What is expected ▸ Starting with the line that holds "blue cube: 2 -> 1", reproduce each line through the last one of the data, exactly as written. Pictures are not copied.

Object state comparisons ▸
BEGIN

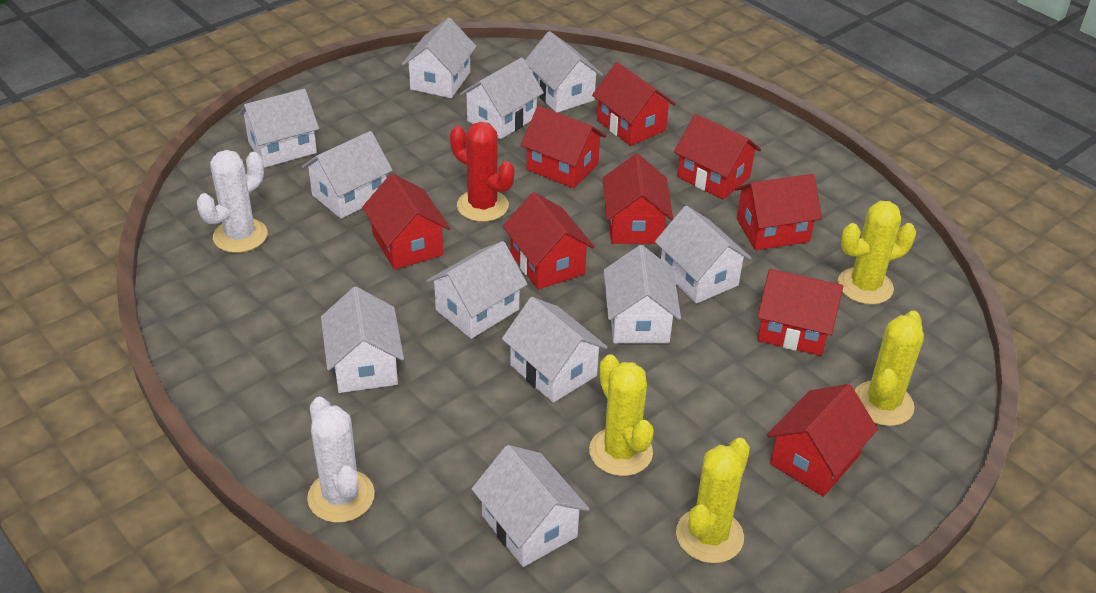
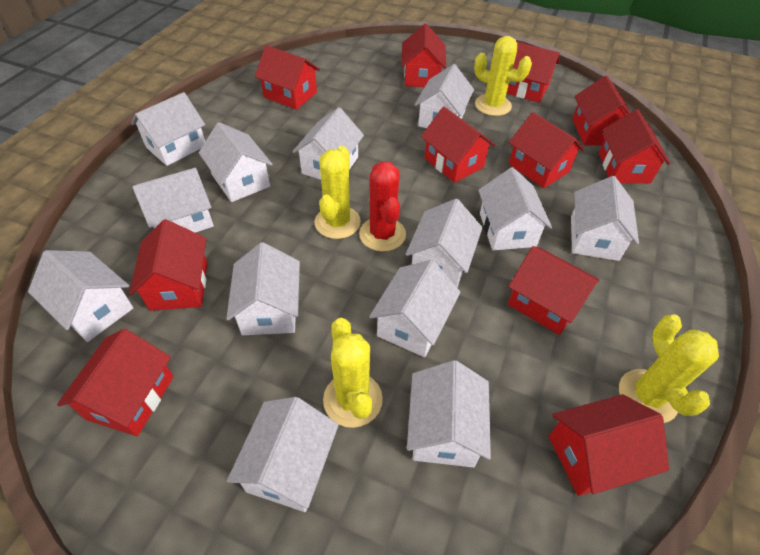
red house: 9 -> 11
white cactus: 2 -> 0
white house: 11 -> 13

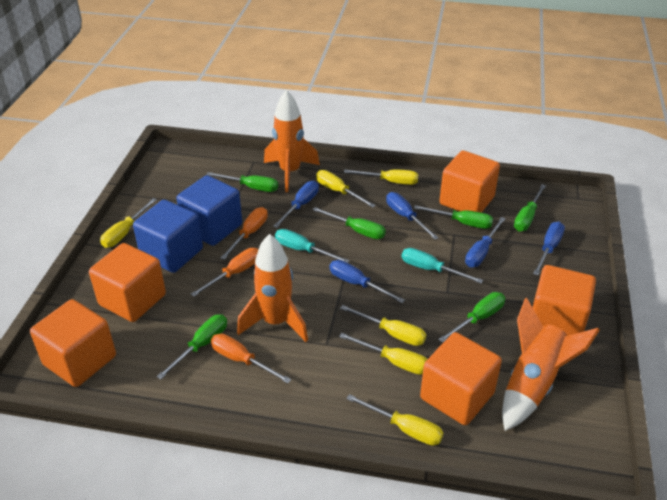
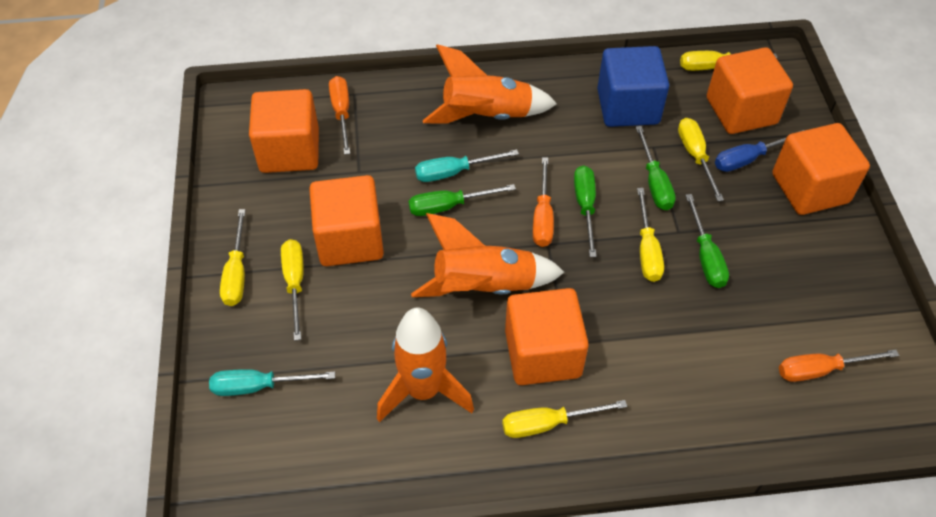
blue cube: 2 -> 1
blue screwdriver: 5 -> 1
green screwdriver: 6 -> 4

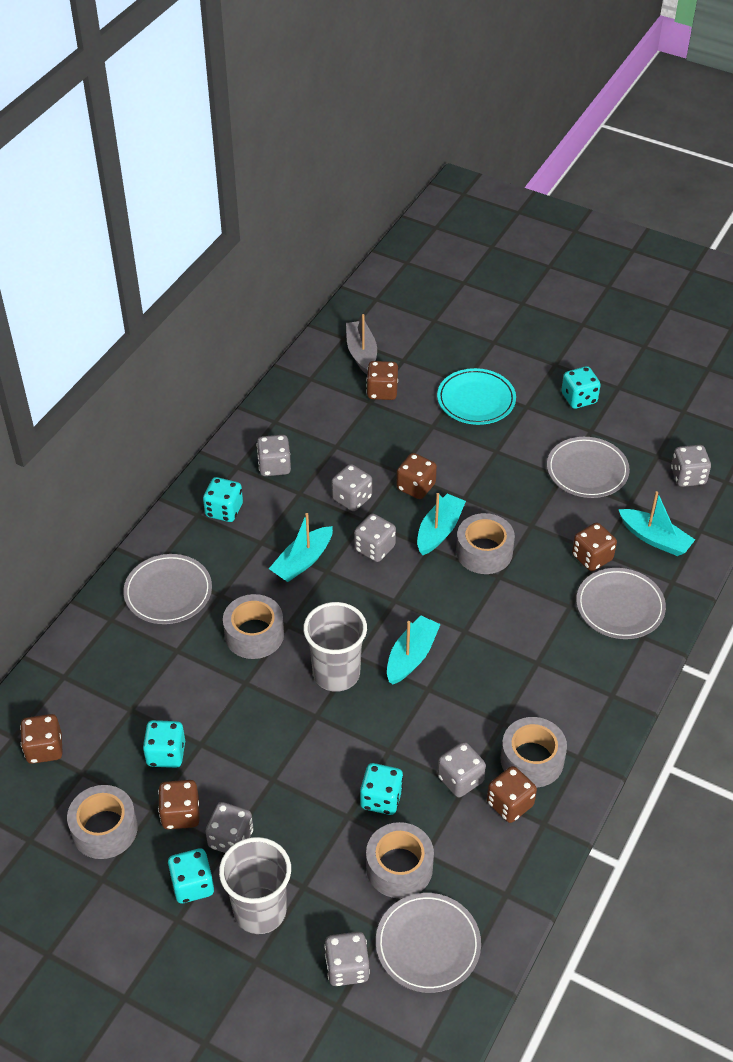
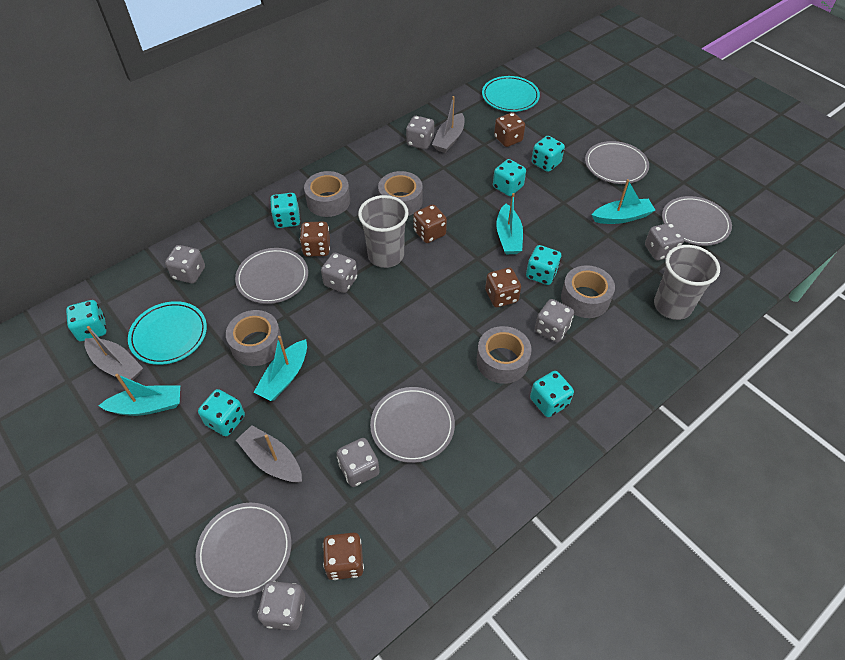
brown dice: 6 -> 5
grey boat: 1 -> 3
grey plate: 4 -> 5
turquoise dice: 5 -> 7
turquoise plate: 1 -> 2

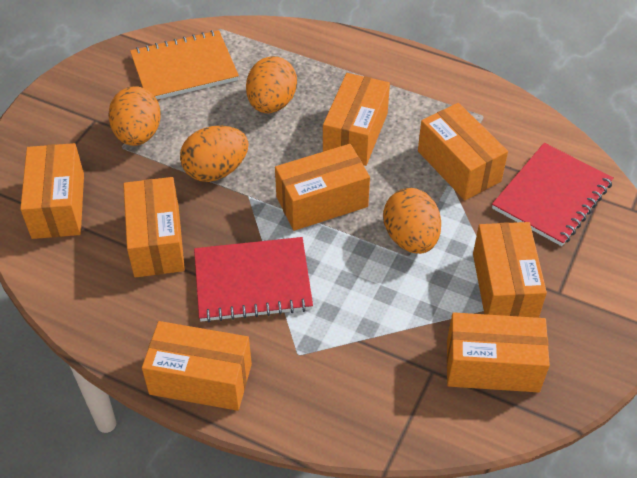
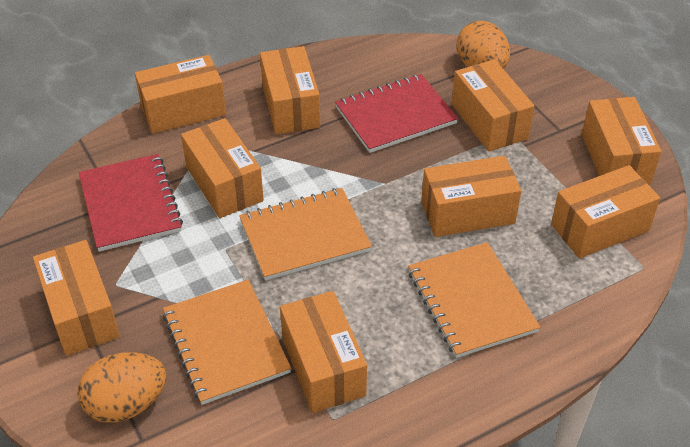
orange box: 8 -> 9
orange egg: 4 -> 2
orange notebook: 1 -> 3

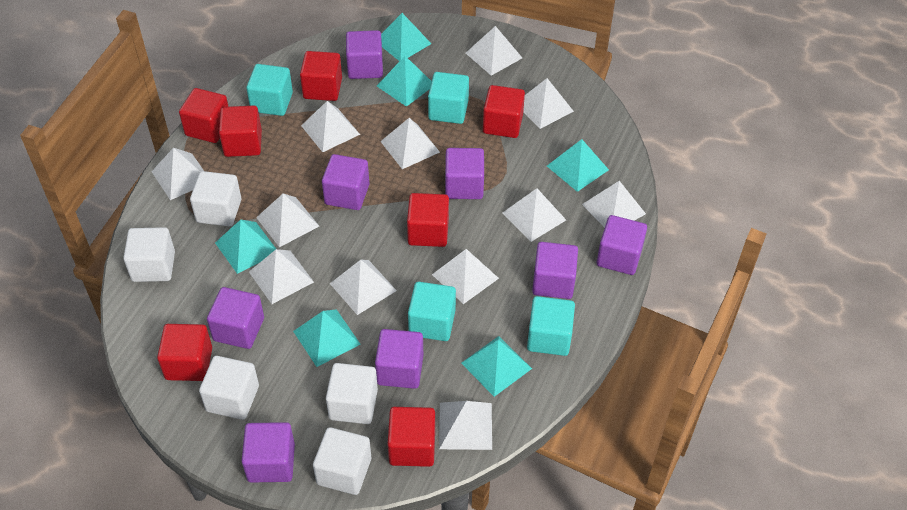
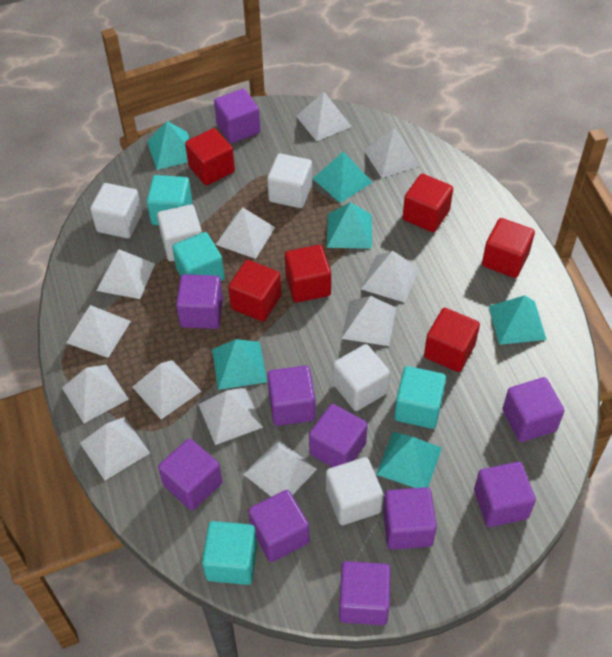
purple cube: 8 -> 10
red cube: 7 -> 6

END

Written reply ▸
blue cube: 2 -> 1
blue screwdriver: 5 -> 1
green screwdriver: 6 -> 4

brown dice: 6 -> 5
grey boat: 1 -> 3
grey plate: 4 -> 5
turquoise dice: 5 -> 7
turquoise plate: 1 -> 2

orange box: 8 -> 9
orange egg: 4 -> 2
orange notebook: 1 -> 3

purple cube: 8 -> 10
red cube: 7 -> 6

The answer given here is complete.